Exercise input:
------------------------------------------------

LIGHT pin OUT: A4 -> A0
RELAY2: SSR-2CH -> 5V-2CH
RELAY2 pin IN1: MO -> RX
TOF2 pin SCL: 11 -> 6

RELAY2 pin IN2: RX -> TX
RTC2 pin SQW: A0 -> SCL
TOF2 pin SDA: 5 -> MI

------------------------------------------------

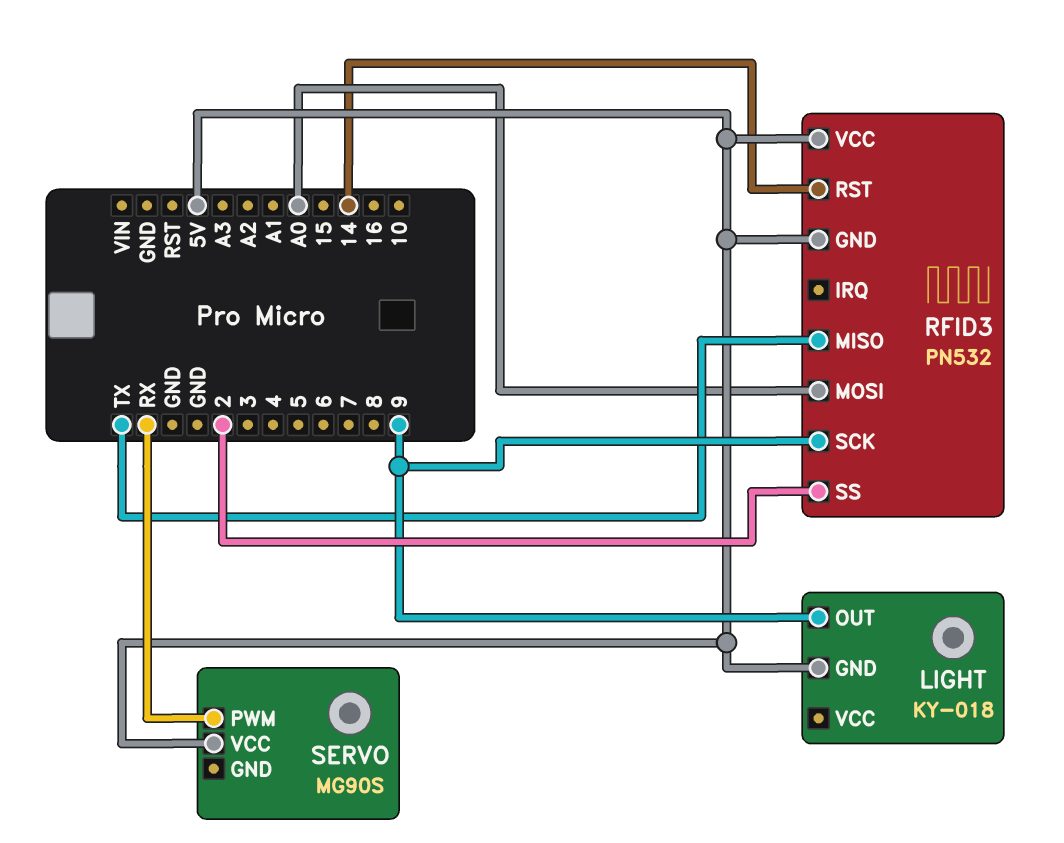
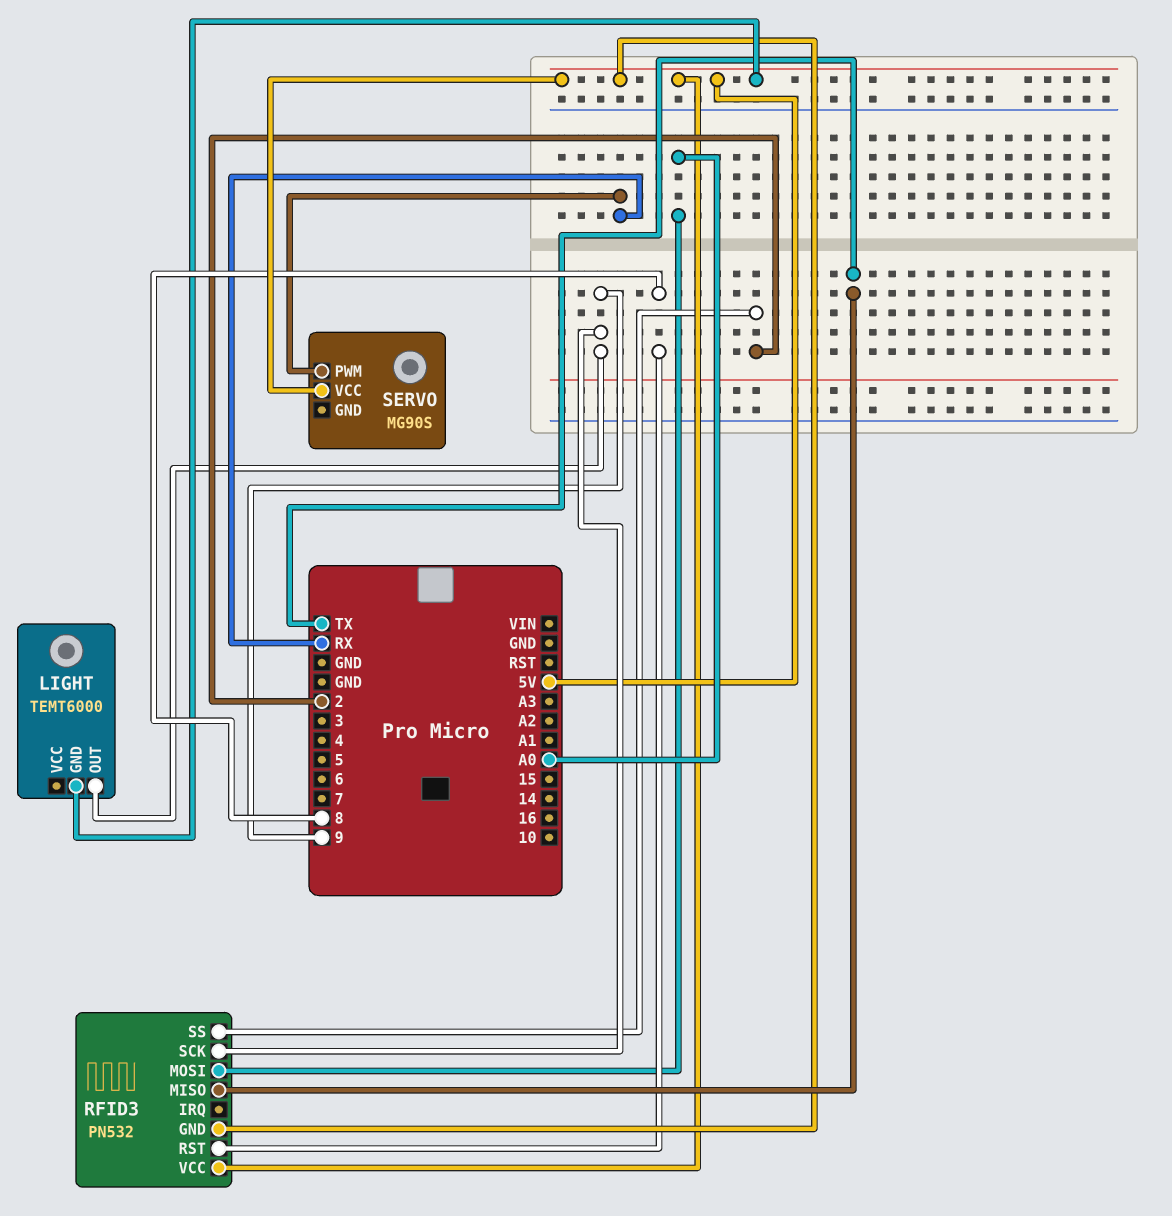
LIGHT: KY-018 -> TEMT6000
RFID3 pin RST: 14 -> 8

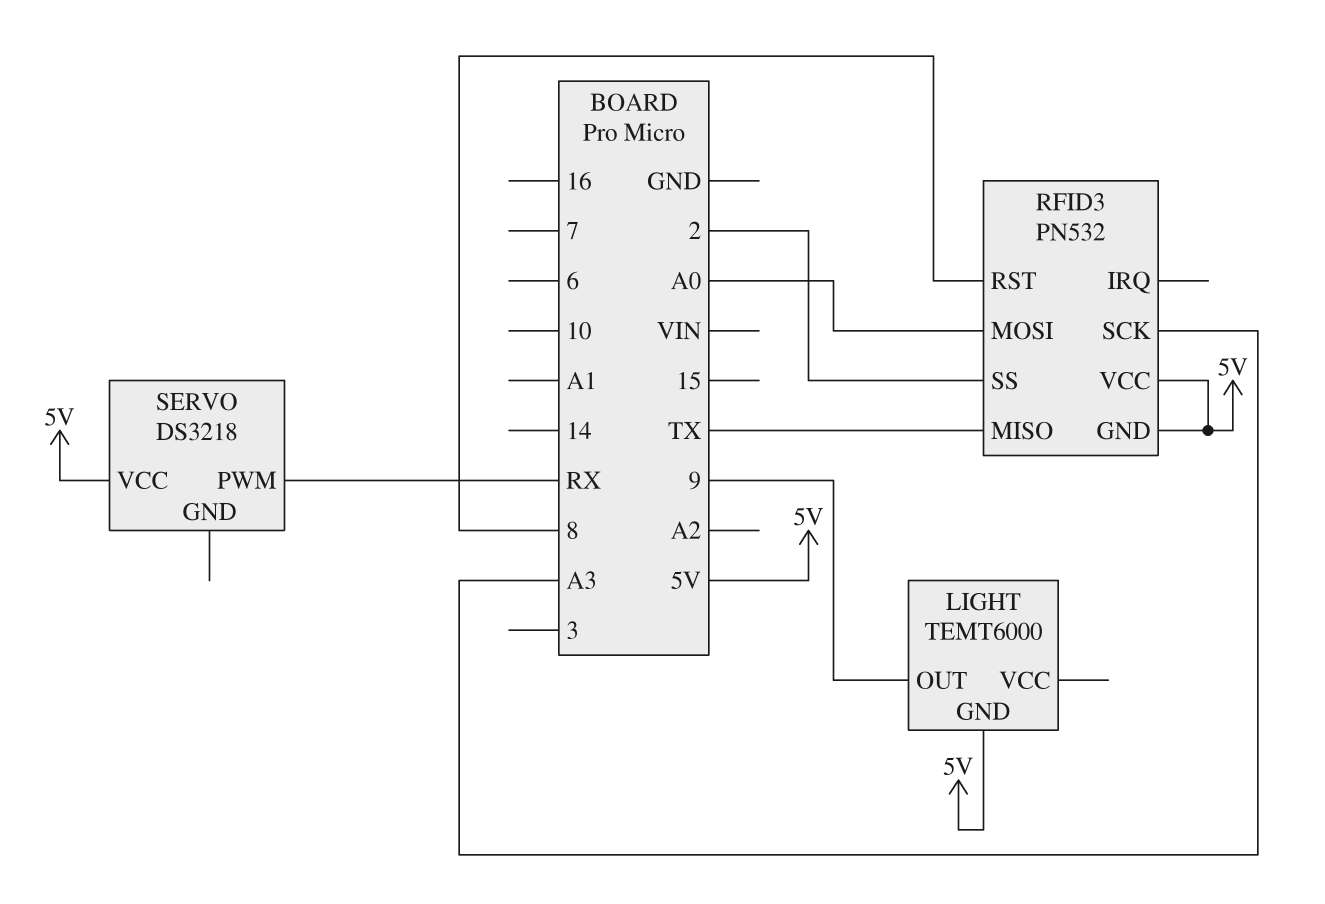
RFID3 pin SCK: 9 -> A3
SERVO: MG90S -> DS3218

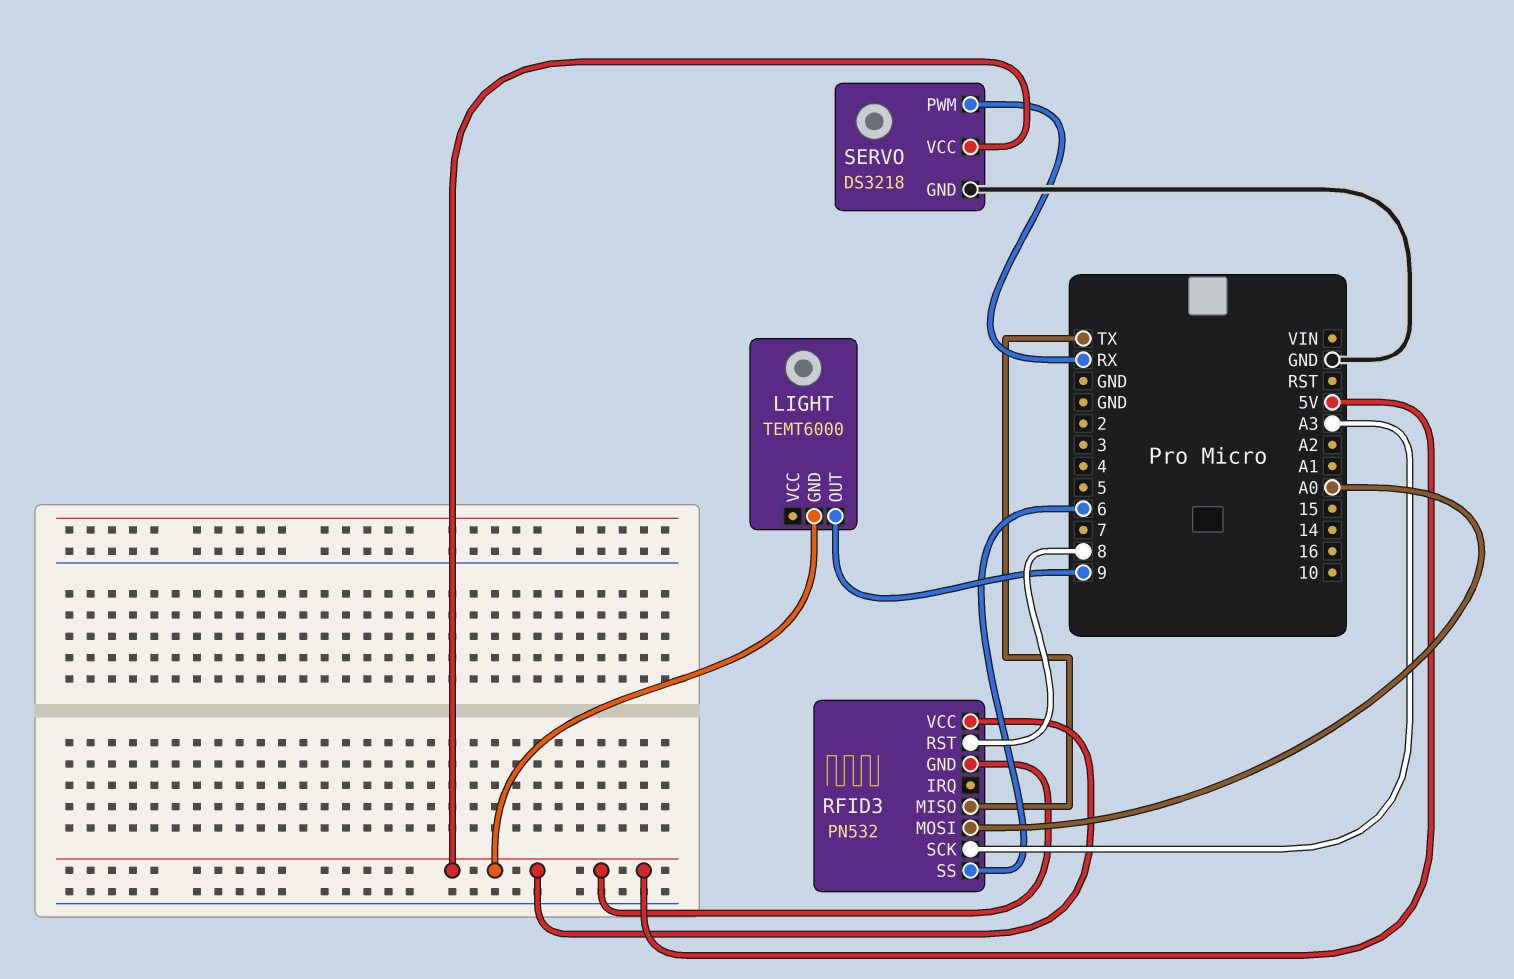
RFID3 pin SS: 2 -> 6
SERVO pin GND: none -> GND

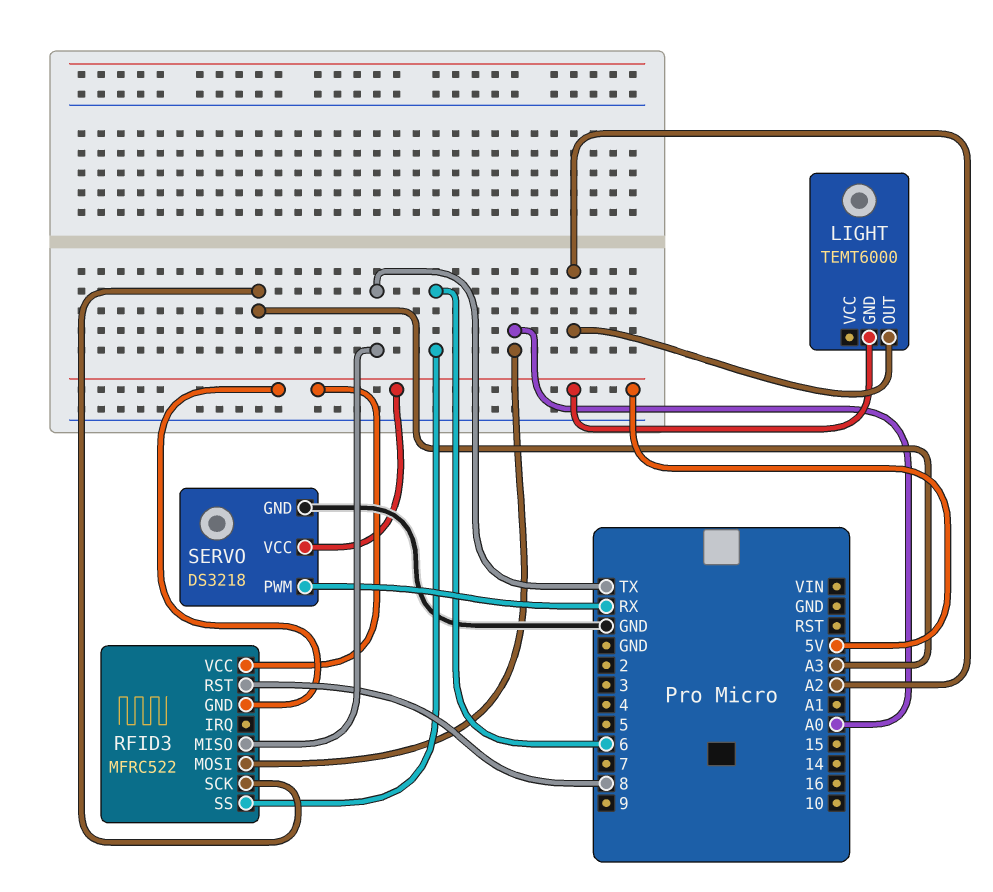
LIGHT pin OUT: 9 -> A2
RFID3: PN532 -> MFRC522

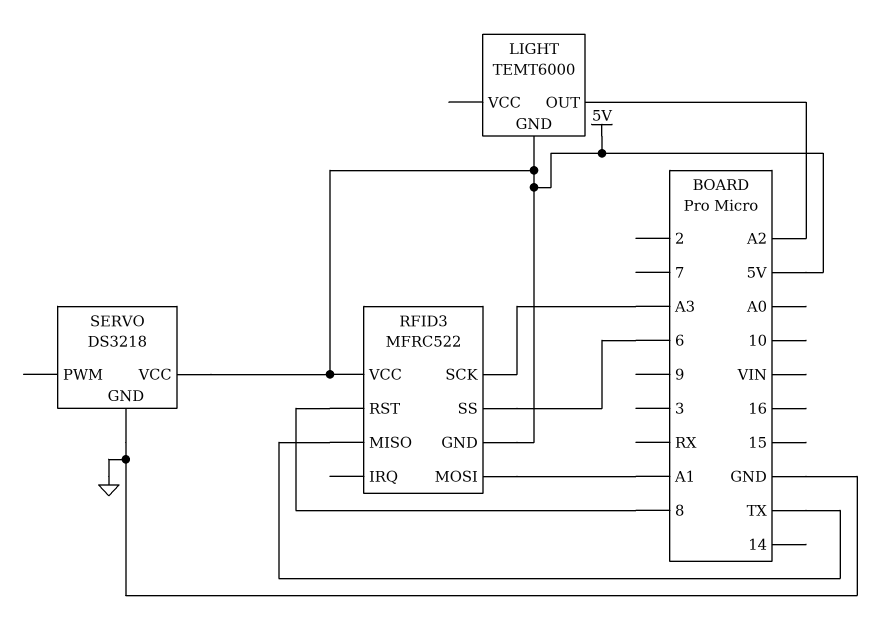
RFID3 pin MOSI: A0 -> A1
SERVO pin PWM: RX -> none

------------------------------------------------

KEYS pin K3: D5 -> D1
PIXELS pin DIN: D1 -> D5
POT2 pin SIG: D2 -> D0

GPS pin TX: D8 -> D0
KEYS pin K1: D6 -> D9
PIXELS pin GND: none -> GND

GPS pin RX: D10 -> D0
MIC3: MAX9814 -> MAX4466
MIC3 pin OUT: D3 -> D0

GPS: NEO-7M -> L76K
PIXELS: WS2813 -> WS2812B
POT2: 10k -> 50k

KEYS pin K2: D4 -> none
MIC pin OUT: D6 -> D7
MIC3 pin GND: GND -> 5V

------------------------------------------------

What needs to be done:
Transcribe the lines above exactly, beginning at the one with "RFID3: PN532 -> MFRC522" and ending at the one with "SERVO pin PWM: RX -> none". Include both; exclude the pictures.

Answer box:
RFID3: PN532 -> MFRC522

RFID3 pin MOSI: A0 -> A1
SERVO pin PWM: RX -> none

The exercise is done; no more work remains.